How many lines in the rows below contain the string "kern"? Case counts. Reply with the number alone.
[START DATA TO USE]
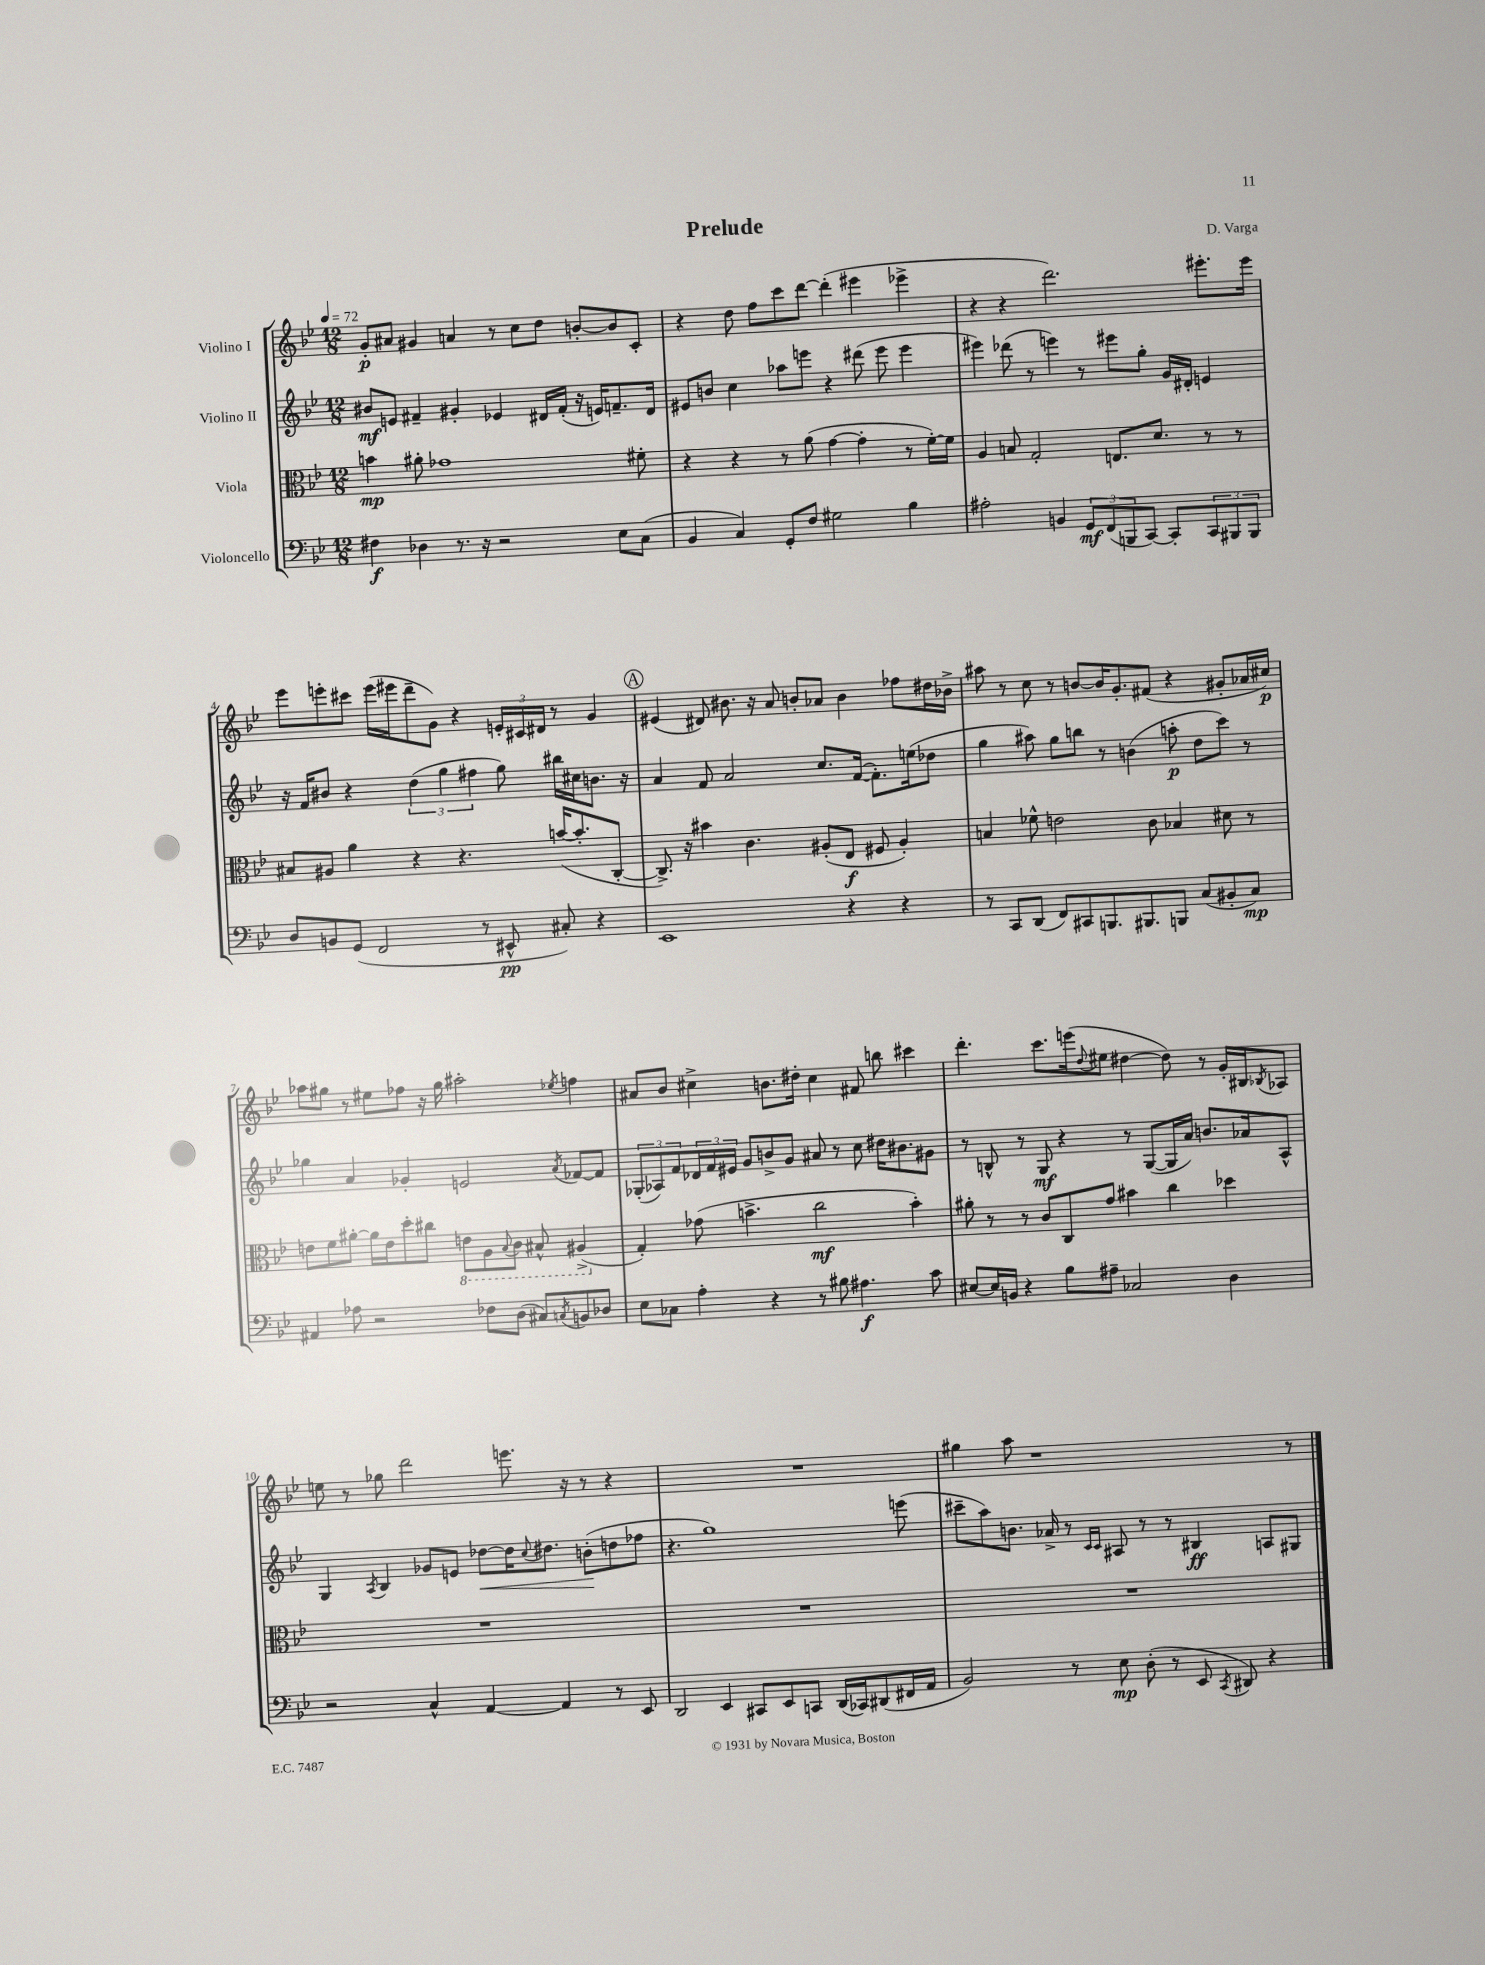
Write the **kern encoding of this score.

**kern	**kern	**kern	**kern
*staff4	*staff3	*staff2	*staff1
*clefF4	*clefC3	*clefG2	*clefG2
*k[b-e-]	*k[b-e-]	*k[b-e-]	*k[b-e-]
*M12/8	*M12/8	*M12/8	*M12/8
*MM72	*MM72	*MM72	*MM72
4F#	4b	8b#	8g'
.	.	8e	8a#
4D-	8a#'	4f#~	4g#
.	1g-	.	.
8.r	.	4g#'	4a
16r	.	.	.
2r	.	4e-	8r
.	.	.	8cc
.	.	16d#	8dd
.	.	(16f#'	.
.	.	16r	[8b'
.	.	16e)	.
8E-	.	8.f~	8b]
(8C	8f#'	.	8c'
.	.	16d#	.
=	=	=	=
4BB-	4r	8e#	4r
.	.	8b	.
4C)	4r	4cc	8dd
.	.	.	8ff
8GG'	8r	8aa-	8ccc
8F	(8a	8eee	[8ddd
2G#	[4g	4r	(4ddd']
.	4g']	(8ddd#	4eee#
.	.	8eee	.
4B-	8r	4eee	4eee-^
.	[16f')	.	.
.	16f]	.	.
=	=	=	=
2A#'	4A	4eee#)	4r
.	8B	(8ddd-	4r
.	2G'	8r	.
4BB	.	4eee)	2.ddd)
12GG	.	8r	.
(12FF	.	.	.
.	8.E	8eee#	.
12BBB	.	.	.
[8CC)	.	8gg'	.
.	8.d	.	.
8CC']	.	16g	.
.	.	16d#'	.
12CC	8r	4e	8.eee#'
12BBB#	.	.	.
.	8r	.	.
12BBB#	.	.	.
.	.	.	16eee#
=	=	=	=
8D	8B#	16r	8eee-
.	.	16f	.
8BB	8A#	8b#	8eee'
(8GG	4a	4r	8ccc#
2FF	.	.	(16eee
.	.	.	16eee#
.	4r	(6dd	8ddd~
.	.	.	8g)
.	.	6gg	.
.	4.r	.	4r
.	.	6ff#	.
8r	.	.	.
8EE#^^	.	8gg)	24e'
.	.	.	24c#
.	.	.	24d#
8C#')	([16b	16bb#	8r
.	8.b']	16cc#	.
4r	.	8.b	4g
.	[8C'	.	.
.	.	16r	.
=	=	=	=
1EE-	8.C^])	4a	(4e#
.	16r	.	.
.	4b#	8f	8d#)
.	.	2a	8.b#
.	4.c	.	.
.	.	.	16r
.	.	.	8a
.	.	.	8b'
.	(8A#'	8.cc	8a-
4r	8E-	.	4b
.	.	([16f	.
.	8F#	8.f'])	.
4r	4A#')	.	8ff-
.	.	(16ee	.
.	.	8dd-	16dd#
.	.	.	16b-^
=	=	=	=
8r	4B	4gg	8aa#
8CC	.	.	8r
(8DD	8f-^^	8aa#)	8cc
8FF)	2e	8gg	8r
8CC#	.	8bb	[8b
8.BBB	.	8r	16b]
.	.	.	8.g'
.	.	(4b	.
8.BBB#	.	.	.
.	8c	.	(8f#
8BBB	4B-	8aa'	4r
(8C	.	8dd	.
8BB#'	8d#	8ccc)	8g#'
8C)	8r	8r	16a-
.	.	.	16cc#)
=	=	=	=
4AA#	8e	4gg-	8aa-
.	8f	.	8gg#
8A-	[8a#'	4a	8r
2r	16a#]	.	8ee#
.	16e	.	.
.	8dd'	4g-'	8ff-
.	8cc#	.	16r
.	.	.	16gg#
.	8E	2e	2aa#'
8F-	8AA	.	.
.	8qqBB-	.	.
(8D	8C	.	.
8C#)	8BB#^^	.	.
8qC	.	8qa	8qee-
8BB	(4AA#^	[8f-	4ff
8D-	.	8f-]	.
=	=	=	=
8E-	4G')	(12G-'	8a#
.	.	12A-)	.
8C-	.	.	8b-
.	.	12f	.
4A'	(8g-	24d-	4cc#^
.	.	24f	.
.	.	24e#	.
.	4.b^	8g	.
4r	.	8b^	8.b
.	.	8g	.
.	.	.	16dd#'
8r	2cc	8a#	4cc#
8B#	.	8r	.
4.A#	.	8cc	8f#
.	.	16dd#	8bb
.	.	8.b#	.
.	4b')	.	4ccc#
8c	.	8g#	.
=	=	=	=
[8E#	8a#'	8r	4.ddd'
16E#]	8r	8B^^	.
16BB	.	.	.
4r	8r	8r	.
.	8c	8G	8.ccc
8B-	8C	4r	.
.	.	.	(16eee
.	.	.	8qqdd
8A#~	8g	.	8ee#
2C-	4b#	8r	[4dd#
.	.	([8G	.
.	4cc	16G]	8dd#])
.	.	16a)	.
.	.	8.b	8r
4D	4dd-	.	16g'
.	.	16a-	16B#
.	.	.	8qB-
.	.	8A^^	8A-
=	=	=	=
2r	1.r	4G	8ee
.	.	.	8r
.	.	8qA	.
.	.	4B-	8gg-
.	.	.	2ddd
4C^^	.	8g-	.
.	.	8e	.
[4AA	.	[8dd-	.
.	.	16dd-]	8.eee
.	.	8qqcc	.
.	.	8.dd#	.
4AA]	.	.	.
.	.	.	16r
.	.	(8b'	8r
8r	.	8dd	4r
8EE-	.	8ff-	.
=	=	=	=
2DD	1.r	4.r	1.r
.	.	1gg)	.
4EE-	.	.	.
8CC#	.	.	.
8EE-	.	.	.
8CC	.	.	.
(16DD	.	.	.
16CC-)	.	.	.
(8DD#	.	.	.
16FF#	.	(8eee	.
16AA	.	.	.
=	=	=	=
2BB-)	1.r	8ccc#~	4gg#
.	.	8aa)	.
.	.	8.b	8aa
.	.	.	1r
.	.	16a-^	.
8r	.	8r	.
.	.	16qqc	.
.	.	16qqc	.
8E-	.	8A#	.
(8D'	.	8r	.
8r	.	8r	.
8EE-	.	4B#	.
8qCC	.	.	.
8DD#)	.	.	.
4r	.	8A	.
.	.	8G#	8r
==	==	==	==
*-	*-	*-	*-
[END DATA TO USE]
[START DATA TO USE]
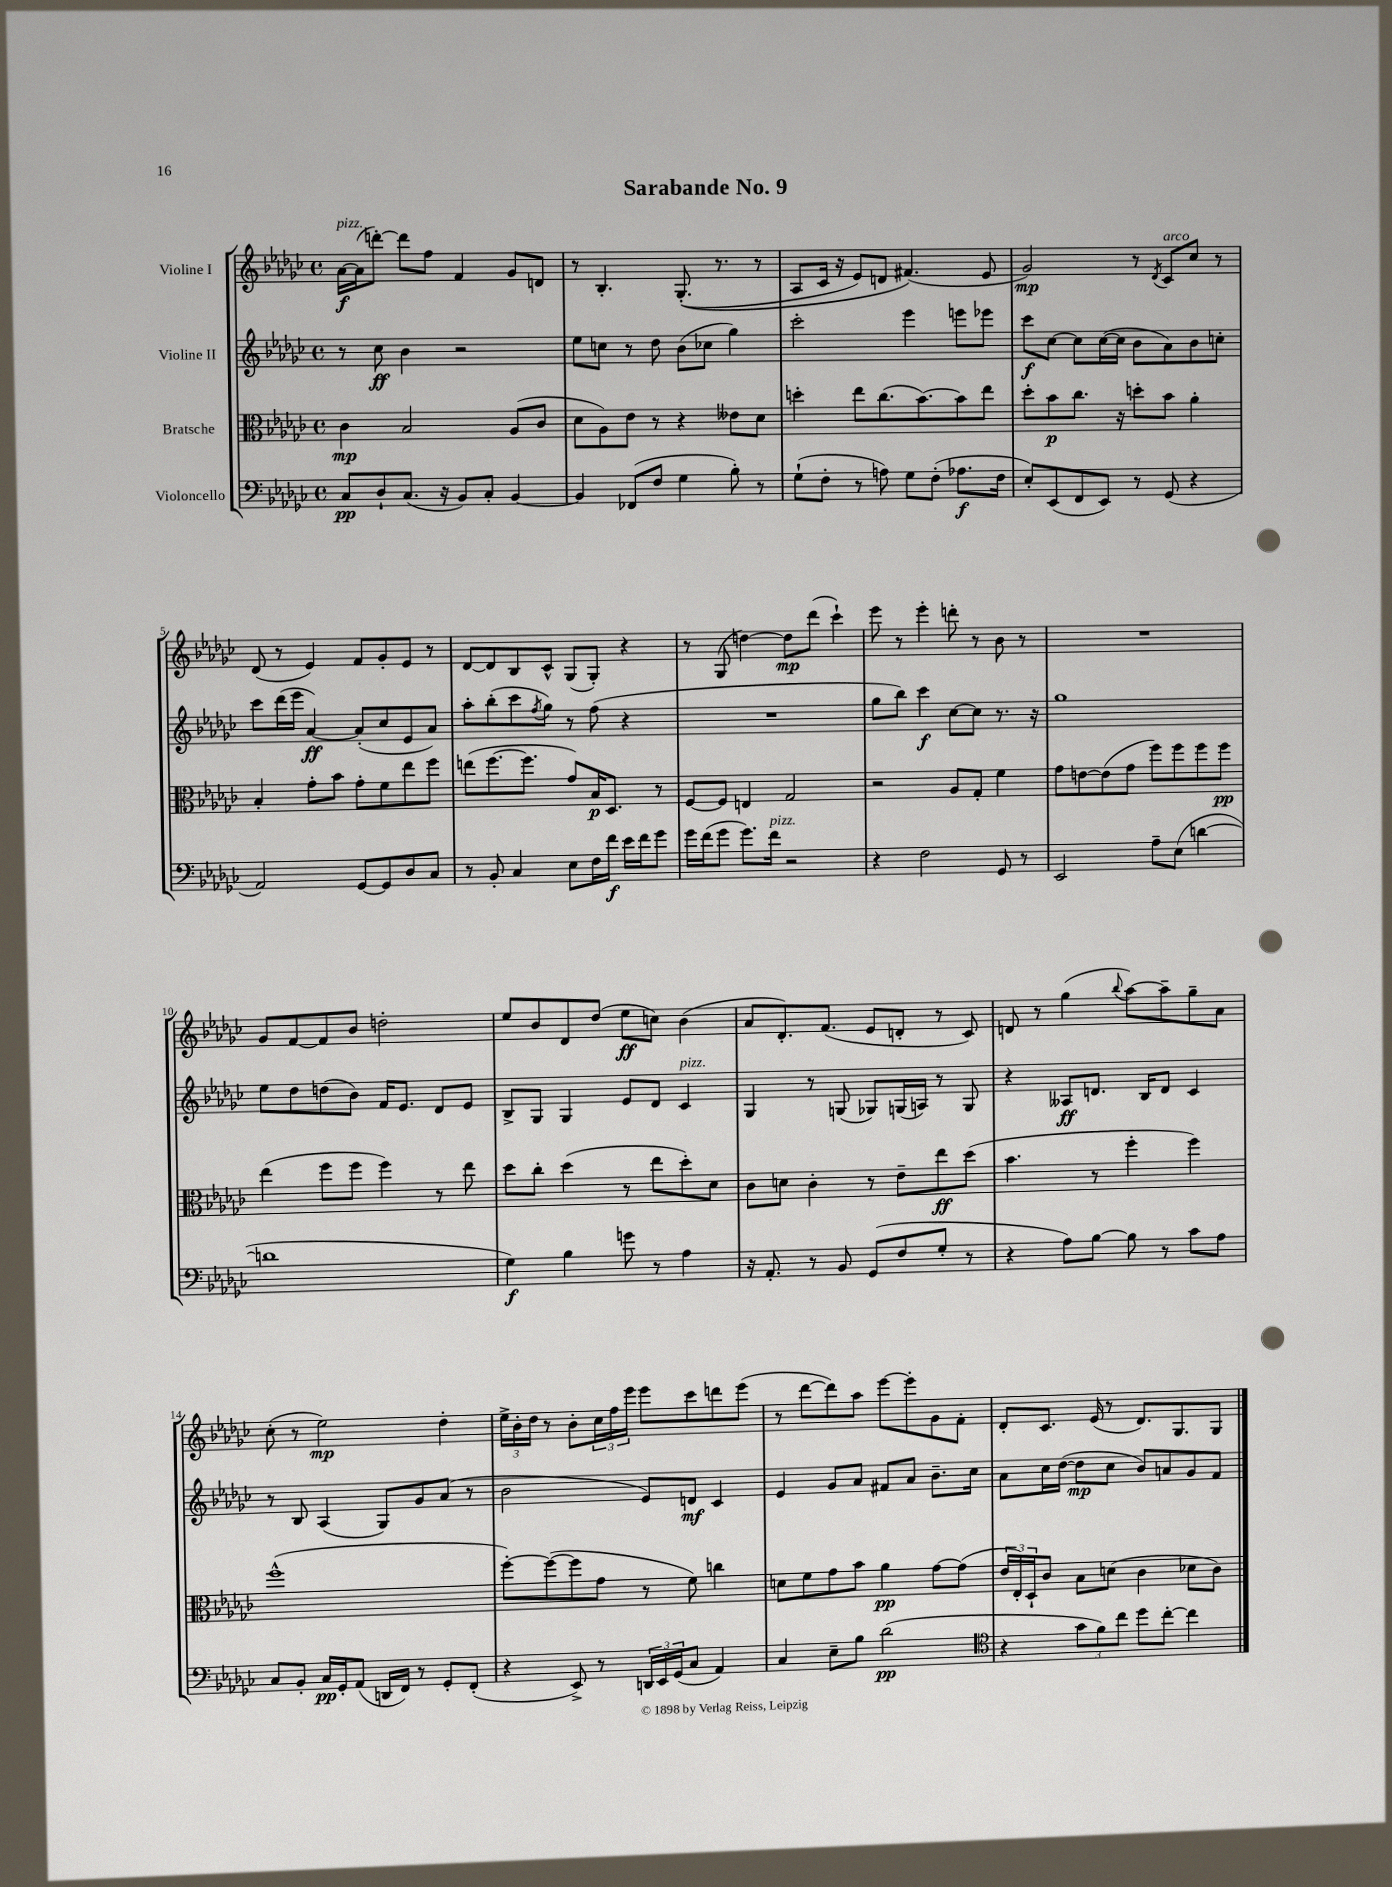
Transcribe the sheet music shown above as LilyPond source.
[END DATA TO USE]
*SOLUTION BELOW*
2